┌─ RECORD LIST

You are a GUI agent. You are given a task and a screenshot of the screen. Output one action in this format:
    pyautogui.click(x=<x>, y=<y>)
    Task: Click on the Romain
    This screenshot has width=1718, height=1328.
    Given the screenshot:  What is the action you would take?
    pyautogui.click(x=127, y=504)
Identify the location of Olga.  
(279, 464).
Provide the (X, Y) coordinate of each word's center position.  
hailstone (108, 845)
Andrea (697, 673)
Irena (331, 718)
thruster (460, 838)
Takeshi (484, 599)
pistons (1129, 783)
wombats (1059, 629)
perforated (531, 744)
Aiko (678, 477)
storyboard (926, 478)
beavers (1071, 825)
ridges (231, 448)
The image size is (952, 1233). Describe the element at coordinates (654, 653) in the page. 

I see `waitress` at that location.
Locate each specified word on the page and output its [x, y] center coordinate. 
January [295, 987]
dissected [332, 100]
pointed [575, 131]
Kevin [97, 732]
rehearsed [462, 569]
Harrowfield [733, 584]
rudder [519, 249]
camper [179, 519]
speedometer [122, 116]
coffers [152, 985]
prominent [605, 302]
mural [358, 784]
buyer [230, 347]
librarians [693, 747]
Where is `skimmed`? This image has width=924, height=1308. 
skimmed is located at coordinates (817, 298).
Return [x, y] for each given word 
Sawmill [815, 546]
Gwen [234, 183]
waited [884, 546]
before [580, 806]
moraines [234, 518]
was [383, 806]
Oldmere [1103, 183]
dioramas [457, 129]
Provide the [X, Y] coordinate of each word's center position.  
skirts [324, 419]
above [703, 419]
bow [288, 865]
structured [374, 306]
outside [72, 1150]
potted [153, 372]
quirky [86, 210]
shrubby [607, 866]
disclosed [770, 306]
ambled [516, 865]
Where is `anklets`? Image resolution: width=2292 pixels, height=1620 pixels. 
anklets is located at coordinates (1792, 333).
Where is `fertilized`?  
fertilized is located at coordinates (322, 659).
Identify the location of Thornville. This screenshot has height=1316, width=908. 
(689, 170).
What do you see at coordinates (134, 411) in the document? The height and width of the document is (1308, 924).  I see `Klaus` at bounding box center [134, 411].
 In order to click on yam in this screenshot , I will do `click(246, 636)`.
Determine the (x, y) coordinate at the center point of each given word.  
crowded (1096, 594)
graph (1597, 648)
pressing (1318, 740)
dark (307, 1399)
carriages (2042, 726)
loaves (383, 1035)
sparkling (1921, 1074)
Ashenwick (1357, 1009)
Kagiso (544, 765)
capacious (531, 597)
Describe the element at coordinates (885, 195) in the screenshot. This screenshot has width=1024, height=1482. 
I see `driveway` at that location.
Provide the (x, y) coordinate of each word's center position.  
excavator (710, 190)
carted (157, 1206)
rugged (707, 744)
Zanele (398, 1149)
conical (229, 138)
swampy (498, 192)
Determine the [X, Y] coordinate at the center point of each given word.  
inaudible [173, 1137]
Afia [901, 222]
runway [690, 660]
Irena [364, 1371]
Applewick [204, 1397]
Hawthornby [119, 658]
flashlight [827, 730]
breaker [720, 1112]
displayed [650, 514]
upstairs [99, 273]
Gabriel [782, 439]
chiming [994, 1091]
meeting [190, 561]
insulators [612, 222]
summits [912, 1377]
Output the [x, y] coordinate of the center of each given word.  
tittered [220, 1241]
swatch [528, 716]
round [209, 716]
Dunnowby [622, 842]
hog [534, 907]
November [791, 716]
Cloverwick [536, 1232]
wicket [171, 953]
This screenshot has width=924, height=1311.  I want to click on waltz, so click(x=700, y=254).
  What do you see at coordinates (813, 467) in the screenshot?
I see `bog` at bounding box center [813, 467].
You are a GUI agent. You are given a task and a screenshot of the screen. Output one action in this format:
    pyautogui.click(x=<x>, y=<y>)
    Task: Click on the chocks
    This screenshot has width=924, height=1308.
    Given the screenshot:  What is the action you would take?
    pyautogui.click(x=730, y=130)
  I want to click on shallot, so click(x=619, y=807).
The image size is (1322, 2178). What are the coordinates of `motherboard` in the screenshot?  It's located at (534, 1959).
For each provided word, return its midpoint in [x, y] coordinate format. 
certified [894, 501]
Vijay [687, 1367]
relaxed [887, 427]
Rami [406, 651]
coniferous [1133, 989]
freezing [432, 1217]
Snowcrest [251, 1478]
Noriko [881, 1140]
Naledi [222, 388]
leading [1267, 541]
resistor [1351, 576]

└─

[WHAT THE TASK REQUIRES] Count the lines in the data above that contain the string "anklets", treating uppercase and lowercase as different. Give only the number.

[WRITTEN SOLUTION] 2